## YOUR OBJECTIVE
Across the records that follow, give the number of lines containing the word "degrees" and nothing else.

-- Opening Marker --

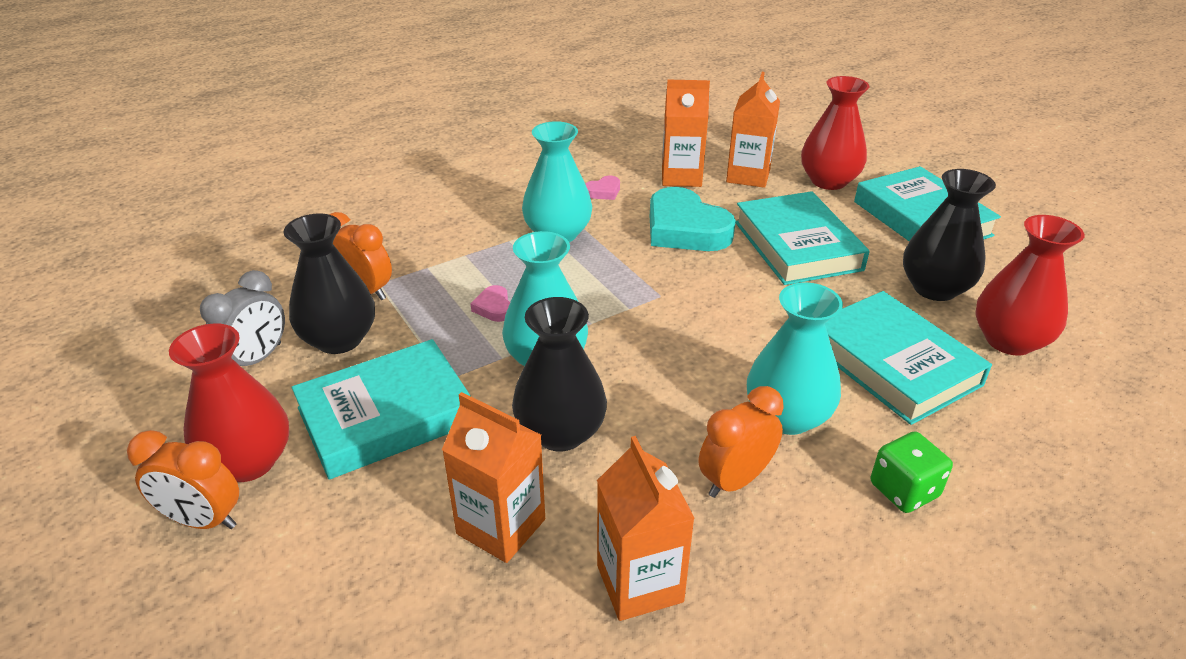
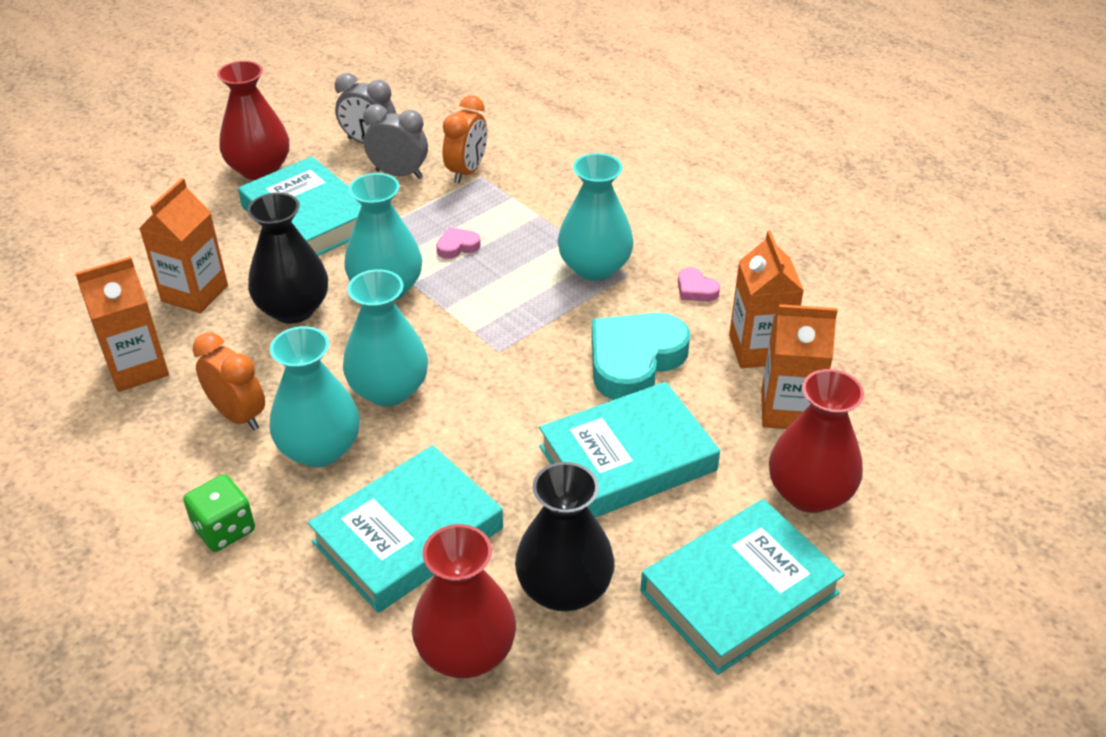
camera: 80 degrees right, 5 degrees up
(203, 520) = (207, 166): orange clock -> none
(339, 339) = (399, 174): black vase -> grey clock
(705, 365) = (389, 390): none -> turquoise vase

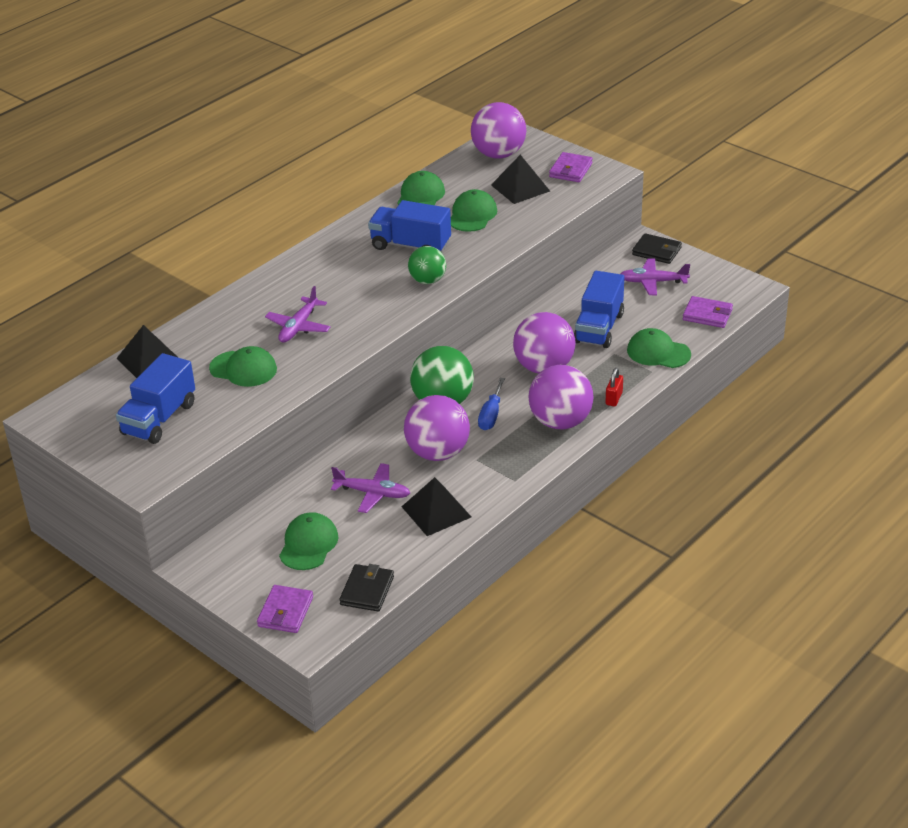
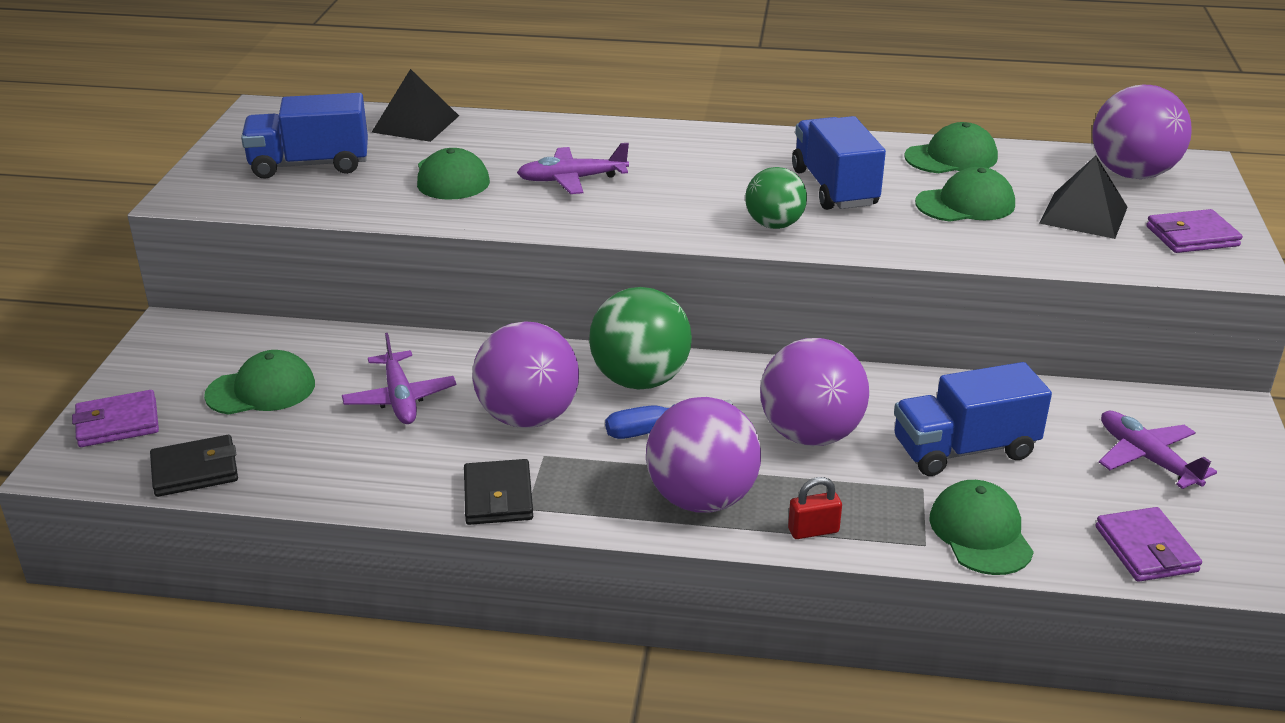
camera: 55 degrees right, 5 degrees down
(436, 512) = (401, 464): black pyramid -> none
(656, 251) = (1227, 432): black wallet -> black wallet (498, 497)

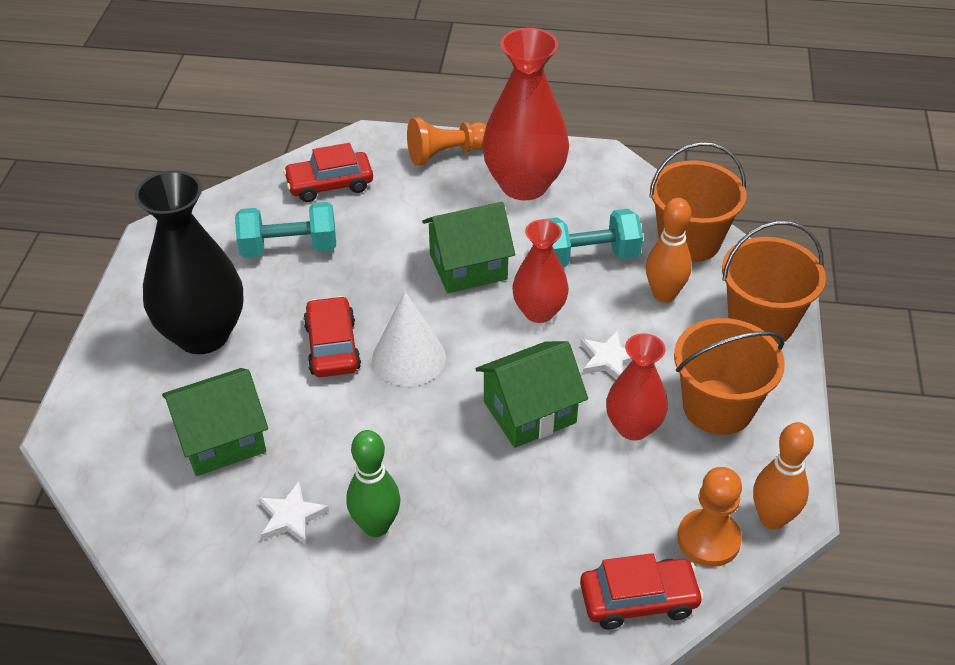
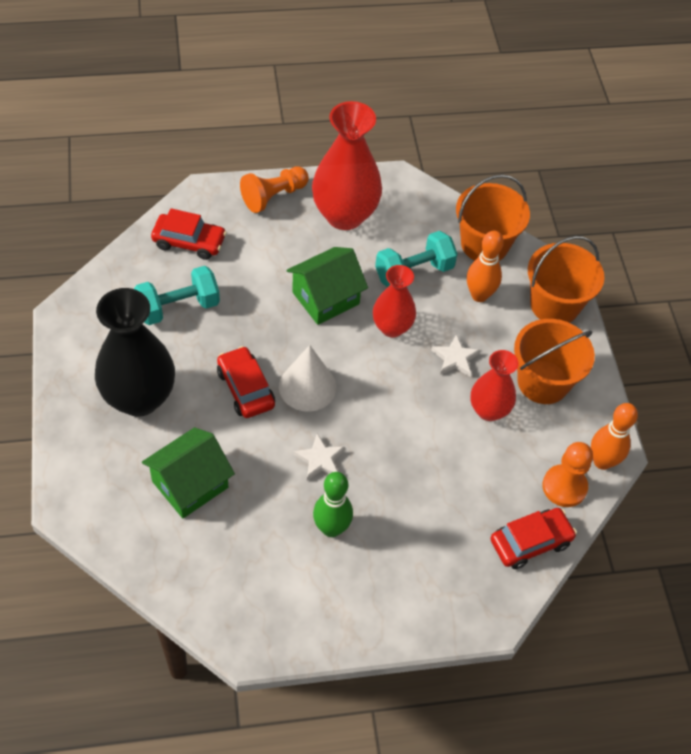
camera: 20 degrees left, 10 degrees up
(291, 517) = (267, 535): white star -> white star (320, 459)
(330, 185) = (189, 242): red car -> red car turned 135 degrees counterclockwise
(529, 412) = (411, 413): green house -> none

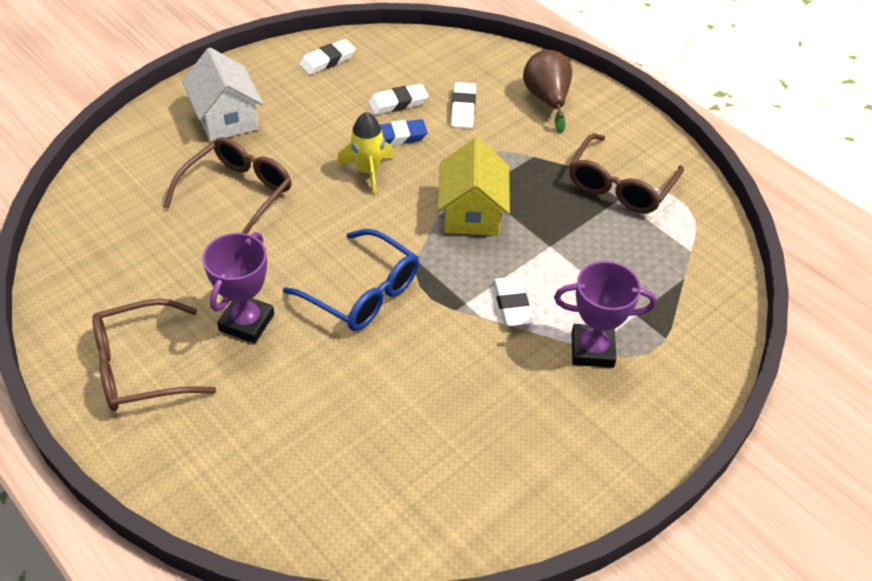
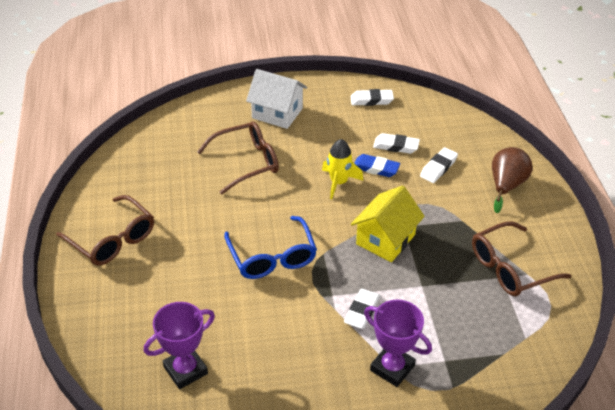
camera: 35 degrees right, 5 degrees down
(141, 367) = (112, 239): brown glasses -> brown glasses turned 150 degrees counterclockwise
(226, 119) = (277, 113): white house -> white house turned 75 degrees counterclockwise
(246, 322) = (189, 242): purple trophy -> purple trophy (185, 370)

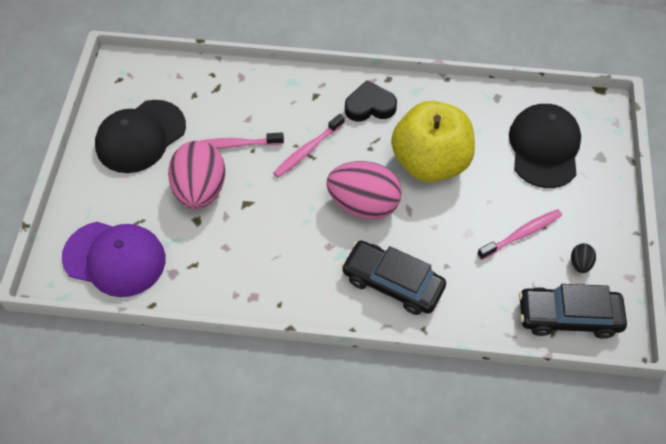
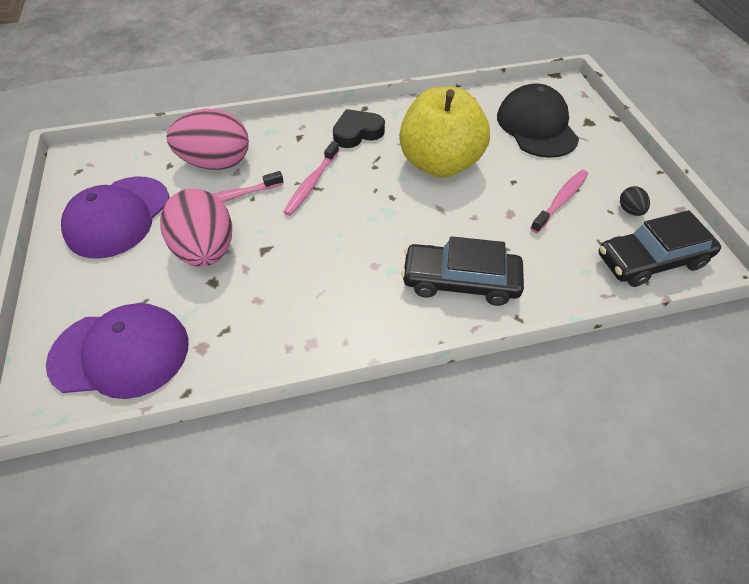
camera: 20 degrees left, 5 degrees down
(140, 136) = (118, 217): black cap -> purple cap
(363, 204) = (392, 216): pink egg -> pink egg (216, 163)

-- Closing Marker --

## ANSWER TO THIS TASK
8